What the exercise asks: Your task is to repeat exactly the lines below between the line holding "PinkMouse (no. 1 from left)" and the line holding "PurpleStackingToy (no. 1 from left)", inclusive, and only those.

Colored object listings:
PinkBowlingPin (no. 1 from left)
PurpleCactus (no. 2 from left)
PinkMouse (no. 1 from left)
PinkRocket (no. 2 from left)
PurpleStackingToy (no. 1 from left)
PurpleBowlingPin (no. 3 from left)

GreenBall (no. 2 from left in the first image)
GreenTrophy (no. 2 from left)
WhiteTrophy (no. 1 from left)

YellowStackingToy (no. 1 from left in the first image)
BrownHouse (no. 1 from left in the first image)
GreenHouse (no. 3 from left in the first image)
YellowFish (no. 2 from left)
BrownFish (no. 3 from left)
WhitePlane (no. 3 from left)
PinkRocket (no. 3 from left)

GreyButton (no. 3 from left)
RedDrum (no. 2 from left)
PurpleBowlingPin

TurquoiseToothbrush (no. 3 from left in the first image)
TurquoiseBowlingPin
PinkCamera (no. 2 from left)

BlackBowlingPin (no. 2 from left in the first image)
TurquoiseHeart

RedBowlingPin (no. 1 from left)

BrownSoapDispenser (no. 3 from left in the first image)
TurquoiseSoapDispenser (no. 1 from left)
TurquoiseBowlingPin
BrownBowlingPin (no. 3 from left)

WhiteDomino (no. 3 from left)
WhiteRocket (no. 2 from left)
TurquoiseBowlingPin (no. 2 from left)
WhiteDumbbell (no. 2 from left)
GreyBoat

Solved problem:
PinkMouse (no. 1 from left)
PinkRocket (no. 2 from left)
PurpleStackingToy (no. 1 from left)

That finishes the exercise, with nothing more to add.